YOUR OBJECTIVE ▸ Repeat the data exactly, leaving out any image.

INFORMATION ▸

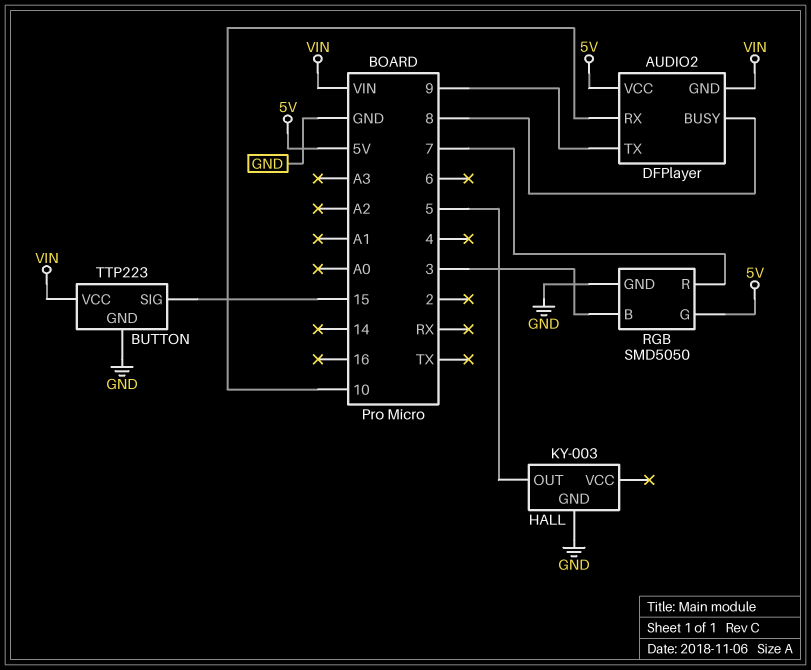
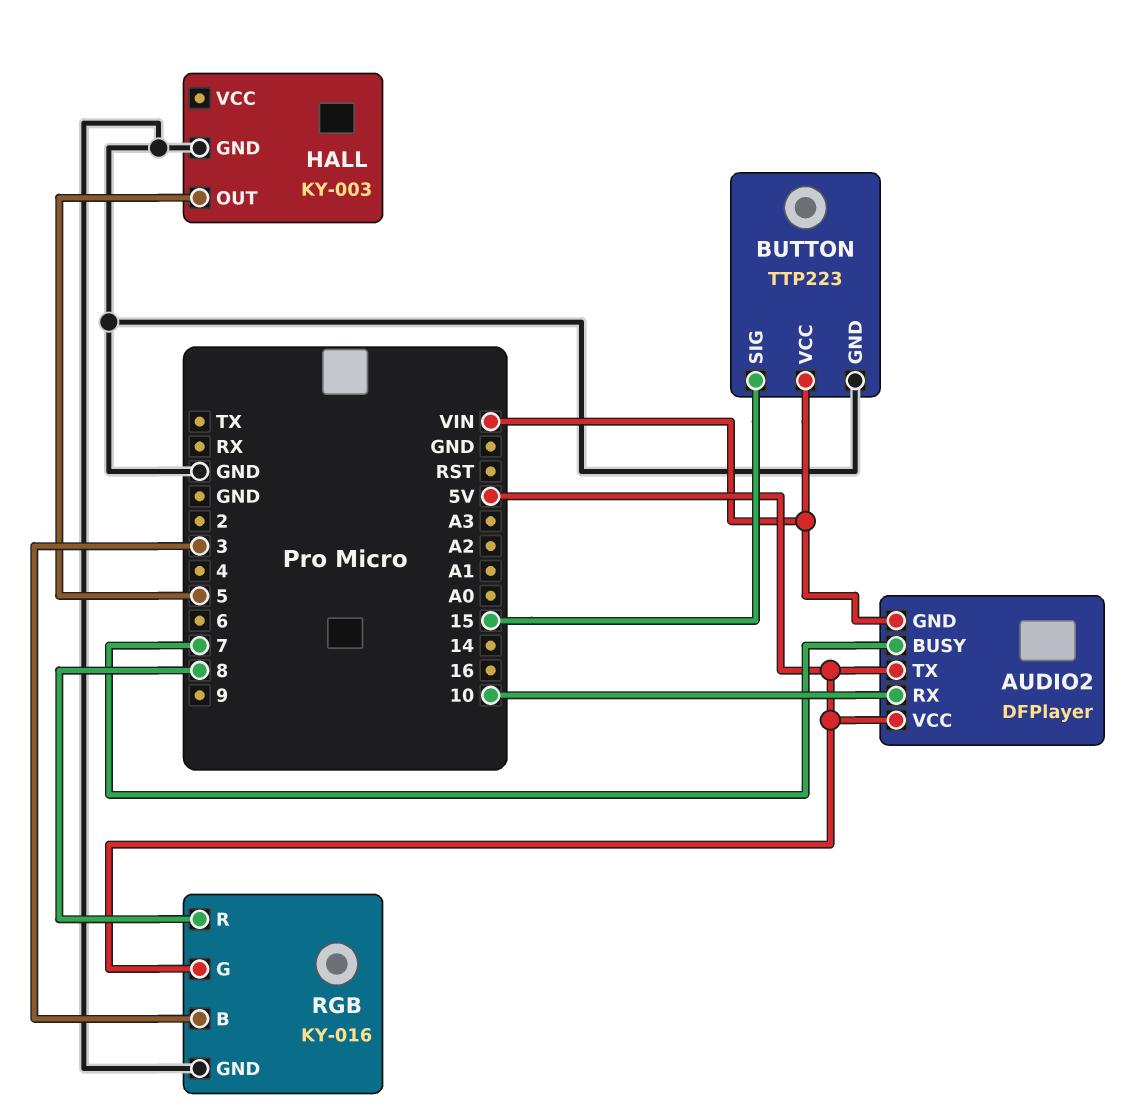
AUDIO2 pin BUSY: 8 -> 7
AUDIO2 pin TX: 9 -> 5V
RGB: SMD5050 -> KY-016
RGB pin R: 7 -> 8

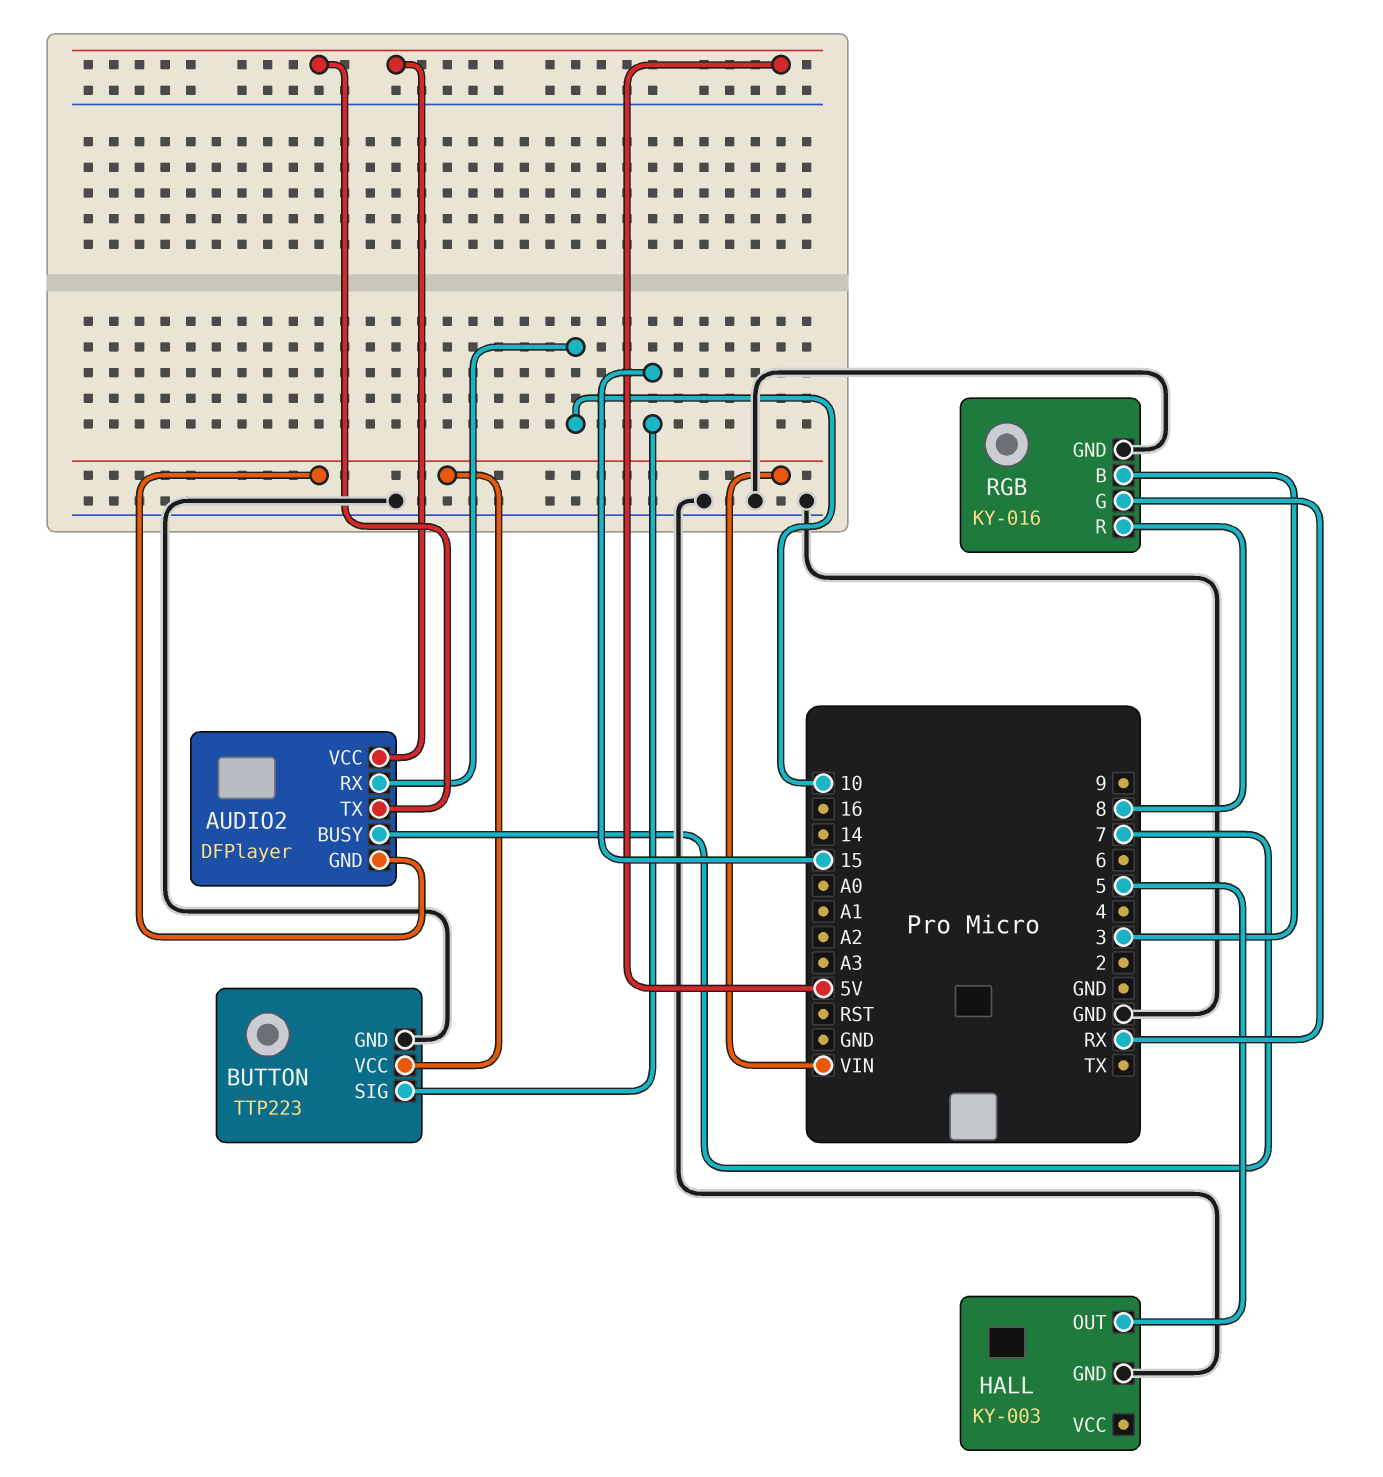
RGB pin G: 5V -> RX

RESPONSE ▸
AUDIO2 pin BUSY: 8 -> 7
AUDIO2 pin TX: 9 -> 5V
RGB: SMD5050 -> KY-016
RGB pin R: 7 -> 8

RGB pin G: 5V -> RX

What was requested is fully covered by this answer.